> PROBLEM TO SOLVE
Pick out and copy each line of the records that contains the string "pizz". Case counts.
— start EXERCISE MATERIALS —
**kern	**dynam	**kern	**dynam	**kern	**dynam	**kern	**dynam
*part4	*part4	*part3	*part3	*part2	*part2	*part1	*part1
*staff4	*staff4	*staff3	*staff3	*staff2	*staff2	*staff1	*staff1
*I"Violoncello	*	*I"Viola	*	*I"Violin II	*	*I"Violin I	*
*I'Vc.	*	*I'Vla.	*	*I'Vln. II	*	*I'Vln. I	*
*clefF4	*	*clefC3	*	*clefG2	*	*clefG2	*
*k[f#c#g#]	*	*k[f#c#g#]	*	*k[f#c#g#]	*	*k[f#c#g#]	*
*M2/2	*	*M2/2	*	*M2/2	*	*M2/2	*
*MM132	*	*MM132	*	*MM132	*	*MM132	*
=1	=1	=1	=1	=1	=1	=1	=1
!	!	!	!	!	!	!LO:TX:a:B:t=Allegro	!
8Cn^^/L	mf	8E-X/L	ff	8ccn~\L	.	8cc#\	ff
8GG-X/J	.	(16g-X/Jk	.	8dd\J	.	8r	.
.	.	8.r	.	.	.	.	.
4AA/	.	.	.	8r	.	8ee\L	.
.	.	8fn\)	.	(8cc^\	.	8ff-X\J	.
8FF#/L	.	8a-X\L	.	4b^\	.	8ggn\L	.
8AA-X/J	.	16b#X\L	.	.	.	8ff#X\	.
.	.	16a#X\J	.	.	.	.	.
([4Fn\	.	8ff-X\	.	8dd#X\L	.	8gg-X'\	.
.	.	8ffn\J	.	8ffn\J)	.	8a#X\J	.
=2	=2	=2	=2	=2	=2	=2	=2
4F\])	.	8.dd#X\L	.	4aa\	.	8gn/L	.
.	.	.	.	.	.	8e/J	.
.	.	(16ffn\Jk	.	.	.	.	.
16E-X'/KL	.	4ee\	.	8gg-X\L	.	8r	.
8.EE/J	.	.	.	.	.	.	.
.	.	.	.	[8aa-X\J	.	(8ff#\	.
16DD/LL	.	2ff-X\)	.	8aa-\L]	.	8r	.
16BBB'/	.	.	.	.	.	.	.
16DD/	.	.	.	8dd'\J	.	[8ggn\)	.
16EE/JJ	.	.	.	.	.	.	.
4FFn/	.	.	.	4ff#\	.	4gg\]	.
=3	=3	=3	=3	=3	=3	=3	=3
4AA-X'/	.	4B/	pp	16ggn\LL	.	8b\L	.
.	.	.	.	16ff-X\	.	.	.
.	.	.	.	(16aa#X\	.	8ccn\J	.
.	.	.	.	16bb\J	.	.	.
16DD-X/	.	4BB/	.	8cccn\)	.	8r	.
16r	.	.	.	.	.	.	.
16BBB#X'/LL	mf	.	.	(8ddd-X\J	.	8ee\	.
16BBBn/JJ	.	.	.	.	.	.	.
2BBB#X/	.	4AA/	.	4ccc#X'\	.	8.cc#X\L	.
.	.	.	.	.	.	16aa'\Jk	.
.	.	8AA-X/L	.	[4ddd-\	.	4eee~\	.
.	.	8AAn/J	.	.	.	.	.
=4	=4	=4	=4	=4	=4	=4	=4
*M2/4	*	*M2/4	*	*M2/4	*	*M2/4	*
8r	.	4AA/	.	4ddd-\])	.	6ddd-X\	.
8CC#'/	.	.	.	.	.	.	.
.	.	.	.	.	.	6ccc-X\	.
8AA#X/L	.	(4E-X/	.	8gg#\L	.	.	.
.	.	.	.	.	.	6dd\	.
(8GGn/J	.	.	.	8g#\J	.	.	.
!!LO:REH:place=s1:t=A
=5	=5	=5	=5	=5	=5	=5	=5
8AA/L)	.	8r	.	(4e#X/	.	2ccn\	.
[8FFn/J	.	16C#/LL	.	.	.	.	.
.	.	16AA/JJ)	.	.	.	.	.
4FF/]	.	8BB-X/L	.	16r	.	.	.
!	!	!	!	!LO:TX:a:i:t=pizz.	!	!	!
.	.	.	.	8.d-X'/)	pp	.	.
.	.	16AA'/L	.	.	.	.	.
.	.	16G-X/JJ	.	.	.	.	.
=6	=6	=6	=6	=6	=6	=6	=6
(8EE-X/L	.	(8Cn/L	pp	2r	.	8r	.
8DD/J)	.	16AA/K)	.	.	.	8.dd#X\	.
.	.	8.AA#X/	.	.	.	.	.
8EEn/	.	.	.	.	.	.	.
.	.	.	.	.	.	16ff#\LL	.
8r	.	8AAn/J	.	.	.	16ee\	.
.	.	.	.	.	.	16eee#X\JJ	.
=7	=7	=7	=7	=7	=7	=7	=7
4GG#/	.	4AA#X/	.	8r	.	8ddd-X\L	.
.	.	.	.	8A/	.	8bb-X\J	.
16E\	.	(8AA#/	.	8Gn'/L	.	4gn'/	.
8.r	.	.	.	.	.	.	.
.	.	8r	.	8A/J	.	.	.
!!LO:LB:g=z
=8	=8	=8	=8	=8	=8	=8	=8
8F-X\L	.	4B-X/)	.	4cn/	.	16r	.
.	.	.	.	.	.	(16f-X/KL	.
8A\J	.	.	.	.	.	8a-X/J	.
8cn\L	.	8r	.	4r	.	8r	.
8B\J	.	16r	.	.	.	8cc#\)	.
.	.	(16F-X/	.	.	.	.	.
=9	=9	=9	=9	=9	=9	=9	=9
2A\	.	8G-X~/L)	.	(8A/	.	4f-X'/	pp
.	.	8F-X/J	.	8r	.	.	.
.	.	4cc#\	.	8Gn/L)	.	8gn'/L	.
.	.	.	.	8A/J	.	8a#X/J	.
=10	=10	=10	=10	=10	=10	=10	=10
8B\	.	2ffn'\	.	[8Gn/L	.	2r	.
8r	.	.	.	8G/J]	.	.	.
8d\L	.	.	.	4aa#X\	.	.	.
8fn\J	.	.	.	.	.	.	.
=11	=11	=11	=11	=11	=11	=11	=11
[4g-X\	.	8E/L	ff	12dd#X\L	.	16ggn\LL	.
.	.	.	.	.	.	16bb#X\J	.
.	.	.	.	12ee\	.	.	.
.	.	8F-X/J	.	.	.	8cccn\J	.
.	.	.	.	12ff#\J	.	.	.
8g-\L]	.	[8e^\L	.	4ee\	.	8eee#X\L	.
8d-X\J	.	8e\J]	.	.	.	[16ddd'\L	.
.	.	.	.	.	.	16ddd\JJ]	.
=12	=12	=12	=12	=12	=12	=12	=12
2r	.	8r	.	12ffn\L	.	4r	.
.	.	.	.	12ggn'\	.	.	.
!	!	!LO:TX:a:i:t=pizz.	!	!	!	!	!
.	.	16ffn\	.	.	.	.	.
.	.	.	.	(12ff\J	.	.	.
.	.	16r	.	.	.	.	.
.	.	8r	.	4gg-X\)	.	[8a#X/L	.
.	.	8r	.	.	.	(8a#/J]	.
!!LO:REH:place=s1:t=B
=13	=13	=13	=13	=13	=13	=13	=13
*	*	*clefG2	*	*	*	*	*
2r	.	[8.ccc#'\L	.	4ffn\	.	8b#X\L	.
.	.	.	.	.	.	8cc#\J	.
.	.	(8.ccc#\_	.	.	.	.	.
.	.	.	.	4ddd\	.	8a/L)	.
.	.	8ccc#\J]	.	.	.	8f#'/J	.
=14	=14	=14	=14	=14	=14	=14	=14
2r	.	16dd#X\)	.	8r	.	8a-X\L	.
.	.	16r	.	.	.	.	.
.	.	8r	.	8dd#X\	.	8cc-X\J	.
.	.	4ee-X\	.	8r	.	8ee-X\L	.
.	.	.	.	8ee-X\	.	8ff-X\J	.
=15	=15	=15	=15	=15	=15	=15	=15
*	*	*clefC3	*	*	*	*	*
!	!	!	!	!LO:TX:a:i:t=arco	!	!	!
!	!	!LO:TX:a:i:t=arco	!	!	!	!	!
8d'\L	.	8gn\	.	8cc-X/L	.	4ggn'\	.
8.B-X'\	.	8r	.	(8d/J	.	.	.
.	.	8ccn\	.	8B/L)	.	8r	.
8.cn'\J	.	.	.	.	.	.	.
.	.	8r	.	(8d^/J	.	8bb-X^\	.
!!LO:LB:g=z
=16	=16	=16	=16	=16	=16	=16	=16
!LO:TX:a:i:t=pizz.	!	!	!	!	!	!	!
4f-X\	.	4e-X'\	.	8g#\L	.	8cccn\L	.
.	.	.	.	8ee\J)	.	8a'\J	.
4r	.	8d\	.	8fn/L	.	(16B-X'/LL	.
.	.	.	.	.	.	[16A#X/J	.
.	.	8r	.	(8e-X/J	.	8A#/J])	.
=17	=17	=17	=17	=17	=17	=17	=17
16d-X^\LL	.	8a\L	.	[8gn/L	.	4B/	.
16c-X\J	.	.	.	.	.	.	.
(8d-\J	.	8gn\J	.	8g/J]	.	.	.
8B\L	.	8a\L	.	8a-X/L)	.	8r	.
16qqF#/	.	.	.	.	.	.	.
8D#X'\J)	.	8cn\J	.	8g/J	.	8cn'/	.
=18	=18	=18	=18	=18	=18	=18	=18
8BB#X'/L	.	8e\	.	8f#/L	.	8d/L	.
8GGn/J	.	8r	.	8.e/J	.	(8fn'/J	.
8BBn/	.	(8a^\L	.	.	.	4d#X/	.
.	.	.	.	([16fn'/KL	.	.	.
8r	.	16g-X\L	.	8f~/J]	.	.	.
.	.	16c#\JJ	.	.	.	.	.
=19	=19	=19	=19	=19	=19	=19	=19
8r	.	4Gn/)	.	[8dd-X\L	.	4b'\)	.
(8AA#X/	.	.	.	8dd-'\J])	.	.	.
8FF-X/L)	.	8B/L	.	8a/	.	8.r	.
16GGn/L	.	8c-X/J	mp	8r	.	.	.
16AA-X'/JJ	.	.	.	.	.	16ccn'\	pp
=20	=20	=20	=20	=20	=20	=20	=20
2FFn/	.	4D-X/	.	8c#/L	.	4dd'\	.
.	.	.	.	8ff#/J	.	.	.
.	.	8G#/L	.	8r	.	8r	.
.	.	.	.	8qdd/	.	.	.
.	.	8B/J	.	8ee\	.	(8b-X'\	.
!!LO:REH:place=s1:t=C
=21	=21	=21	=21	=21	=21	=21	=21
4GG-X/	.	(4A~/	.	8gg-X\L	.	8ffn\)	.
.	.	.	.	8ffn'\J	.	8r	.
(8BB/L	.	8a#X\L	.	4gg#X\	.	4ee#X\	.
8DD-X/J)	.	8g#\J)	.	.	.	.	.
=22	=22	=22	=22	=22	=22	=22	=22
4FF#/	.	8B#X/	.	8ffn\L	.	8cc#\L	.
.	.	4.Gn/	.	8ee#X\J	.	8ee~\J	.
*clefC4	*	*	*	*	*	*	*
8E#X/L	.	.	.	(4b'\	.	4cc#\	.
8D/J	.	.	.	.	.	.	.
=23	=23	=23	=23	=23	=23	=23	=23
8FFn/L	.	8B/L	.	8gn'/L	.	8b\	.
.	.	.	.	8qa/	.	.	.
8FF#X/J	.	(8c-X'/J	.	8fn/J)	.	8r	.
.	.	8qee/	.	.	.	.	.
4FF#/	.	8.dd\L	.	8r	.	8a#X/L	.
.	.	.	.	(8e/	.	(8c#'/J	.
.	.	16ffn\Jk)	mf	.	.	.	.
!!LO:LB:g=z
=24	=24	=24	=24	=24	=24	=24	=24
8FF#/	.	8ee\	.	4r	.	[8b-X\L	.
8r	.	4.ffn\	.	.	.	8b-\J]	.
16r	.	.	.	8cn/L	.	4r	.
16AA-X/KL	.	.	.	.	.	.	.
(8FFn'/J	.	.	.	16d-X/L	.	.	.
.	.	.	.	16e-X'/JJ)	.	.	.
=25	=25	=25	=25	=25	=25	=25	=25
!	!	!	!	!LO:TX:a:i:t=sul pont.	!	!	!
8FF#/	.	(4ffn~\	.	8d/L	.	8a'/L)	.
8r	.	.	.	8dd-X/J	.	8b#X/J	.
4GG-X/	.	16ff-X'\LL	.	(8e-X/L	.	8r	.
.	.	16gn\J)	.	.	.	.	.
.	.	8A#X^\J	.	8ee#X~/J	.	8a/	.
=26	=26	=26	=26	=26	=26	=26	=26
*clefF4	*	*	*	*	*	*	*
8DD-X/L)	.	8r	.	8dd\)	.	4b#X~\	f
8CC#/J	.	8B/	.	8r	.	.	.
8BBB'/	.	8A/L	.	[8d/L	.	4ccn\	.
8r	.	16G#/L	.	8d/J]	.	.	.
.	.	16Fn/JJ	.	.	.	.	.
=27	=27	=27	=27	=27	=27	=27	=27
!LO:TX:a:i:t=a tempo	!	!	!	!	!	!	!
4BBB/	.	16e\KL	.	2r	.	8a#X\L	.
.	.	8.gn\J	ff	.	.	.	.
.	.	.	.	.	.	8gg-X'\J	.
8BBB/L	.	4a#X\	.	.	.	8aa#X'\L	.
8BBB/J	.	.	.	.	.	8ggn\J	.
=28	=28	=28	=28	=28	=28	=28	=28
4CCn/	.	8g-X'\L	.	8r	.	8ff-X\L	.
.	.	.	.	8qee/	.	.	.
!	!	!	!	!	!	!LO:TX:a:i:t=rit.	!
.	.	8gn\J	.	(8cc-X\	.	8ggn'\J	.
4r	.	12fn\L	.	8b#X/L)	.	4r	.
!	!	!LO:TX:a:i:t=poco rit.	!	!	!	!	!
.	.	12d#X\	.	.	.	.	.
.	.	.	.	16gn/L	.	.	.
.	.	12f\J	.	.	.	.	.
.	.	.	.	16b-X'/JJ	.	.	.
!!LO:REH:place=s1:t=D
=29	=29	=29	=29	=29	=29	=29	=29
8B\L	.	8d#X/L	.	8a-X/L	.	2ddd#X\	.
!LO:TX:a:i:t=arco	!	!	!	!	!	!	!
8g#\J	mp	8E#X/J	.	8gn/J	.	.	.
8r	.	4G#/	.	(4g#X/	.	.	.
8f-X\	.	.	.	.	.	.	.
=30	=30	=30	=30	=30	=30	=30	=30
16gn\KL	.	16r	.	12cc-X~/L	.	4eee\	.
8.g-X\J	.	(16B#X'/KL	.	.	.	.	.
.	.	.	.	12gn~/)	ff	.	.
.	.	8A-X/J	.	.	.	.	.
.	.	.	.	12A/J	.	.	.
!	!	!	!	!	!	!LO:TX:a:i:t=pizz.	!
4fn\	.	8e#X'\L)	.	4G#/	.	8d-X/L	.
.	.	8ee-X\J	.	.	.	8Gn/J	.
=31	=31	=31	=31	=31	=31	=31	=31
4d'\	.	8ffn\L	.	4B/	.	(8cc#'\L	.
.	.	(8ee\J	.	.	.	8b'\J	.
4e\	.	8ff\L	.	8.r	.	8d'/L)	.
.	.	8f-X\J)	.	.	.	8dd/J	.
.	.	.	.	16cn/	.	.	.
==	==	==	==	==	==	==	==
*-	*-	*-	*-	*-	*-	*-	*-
— end EXERCISE MATERIALS —
— start EXERCISE MATERIALS —
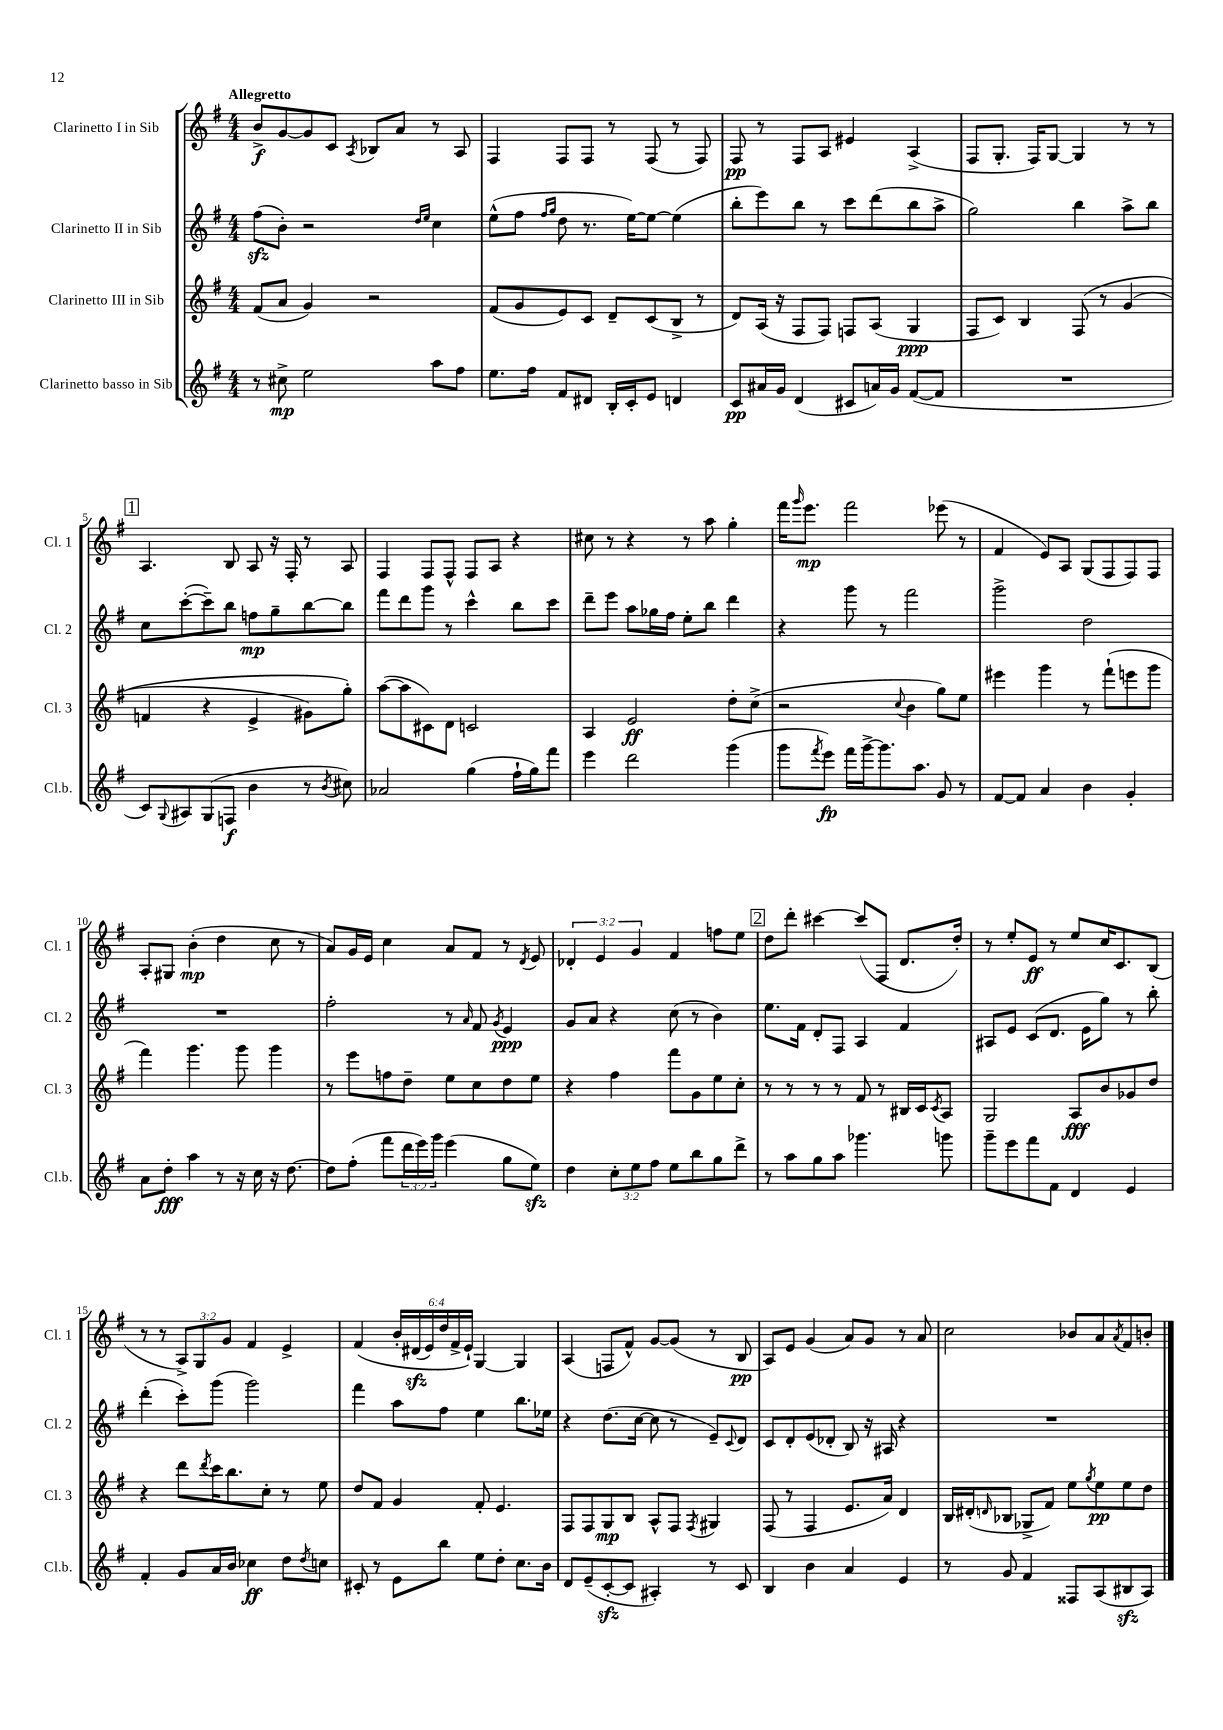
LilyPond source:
— end EXERCISE MATERIALS —
> RESULT FOR THIS EXERCISE
!	!	!	!	!LO:TX:a:i:t=pizz.	!	!	!
!	!	!LO:TX:a:i:t=pizz.	!	!	!	!	!
!LO:TX:a:i:t=pizz.	!	!	!	!	!	!	!
!	!	!	!	!	!	!LO:TX:a:i:t=pizz.	!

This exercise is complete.